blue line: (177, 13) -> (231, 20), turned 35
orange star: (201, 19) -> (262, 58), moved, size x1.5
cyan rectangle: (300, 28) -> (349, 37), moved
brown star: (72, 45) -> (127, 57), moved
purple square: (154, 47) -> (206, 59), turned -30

◆ ◆ ◆ ◆

### [INSTRUCTIONS TO FOLLOW]
Retype the listing. Match it exactly.

### [RESULT OF THIS TASK]
blue line: (177, 13) -> (231, 20), turned 35
orange star: (201, 19) -> (262, 58), moved, size x1.5
cyan rectangle: (300, 28) -> (349, 37), moved
brown star: (72, 45) -> (127, 57), moved
purple square: (154, 47) -> (206, 59), turned -30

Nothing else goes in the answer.